= STUDY MATERIAL =
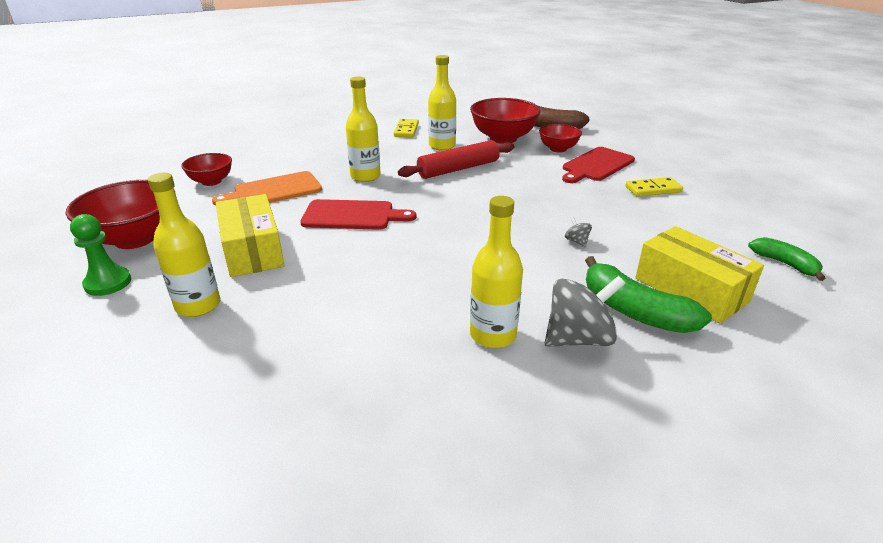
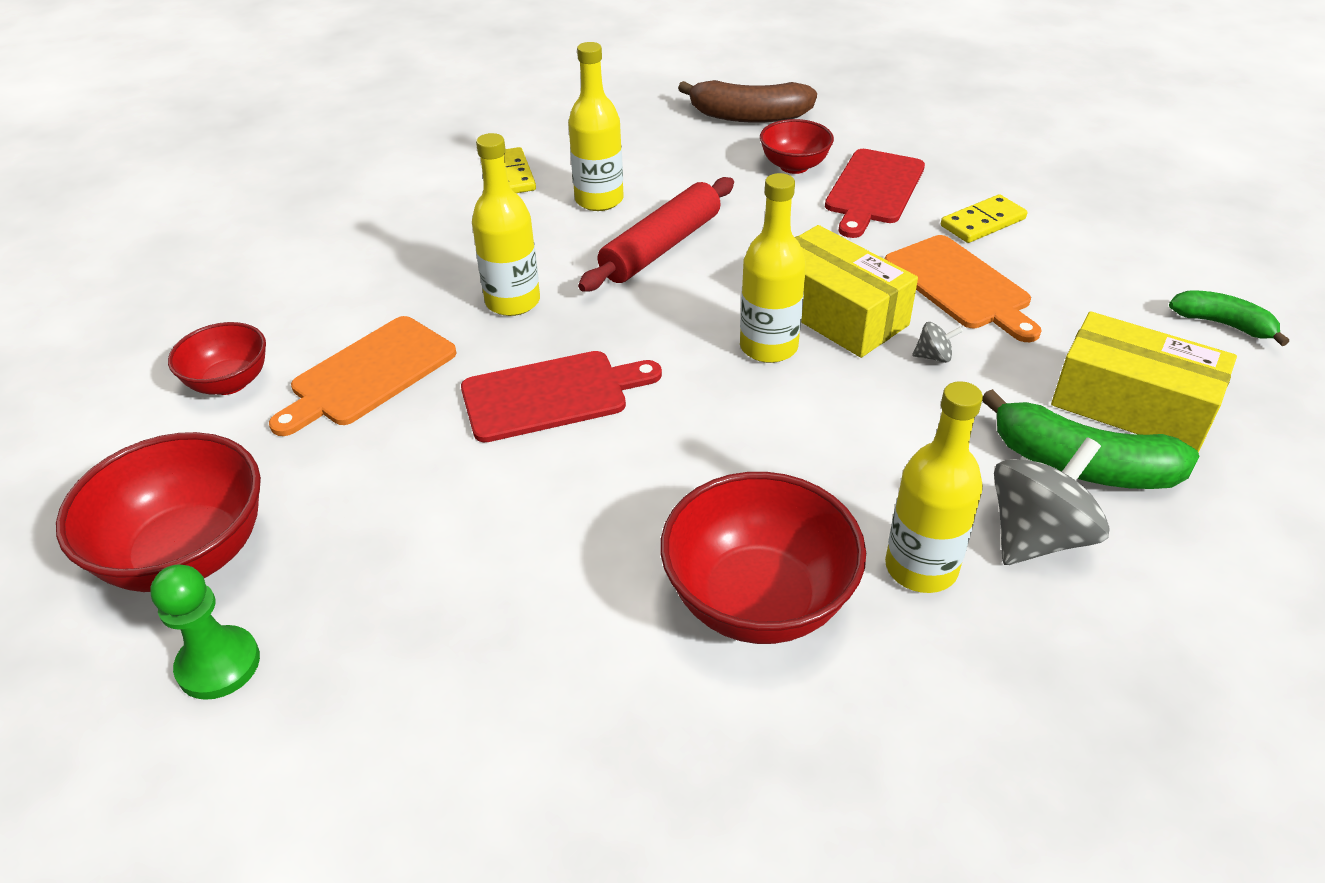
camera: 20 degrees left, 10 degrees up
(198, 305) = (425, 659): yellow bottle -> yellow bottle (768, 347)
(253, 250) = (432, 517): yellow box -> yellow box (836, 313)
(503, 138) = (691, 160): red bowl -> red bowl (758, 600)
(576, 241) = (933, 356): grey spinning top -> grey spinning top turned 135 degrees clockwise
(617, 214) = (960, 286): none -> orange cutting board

* * *

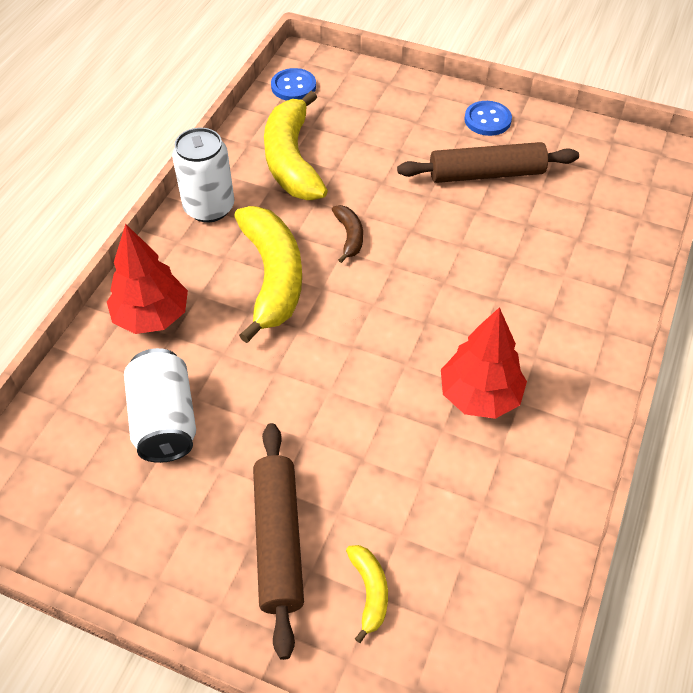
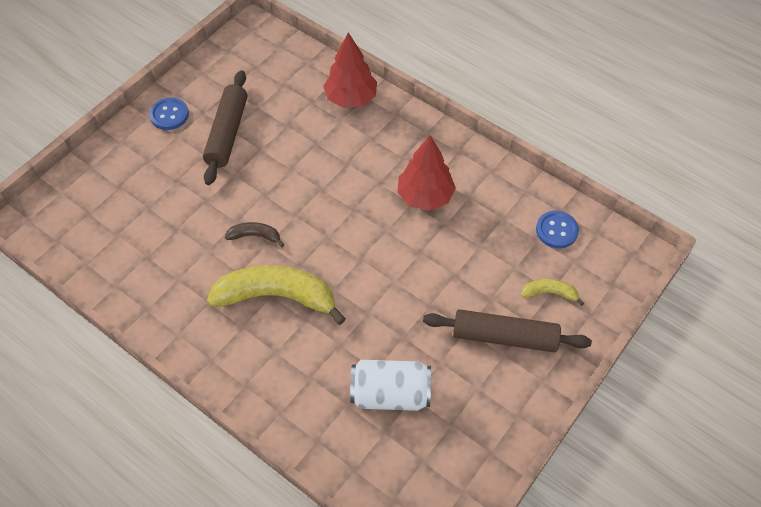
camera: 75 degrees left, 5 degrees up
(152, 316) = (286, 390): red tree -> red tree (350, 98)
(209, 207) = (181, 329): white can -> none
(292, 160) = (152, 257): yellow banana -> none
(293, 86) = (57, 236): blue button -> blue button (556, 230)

= WHAT THE TASK ASKS =
Check each line of the records for the word "degrees" and extract those that contain it.

= FINAL ANSWER =
camera: 20 degrees left, 10 degrees up
(576, 241) = (933, 356): grey spinning top -> grey spinning top turned 135 degrees clockwise
camera: 75 degrees left, 5 degrees up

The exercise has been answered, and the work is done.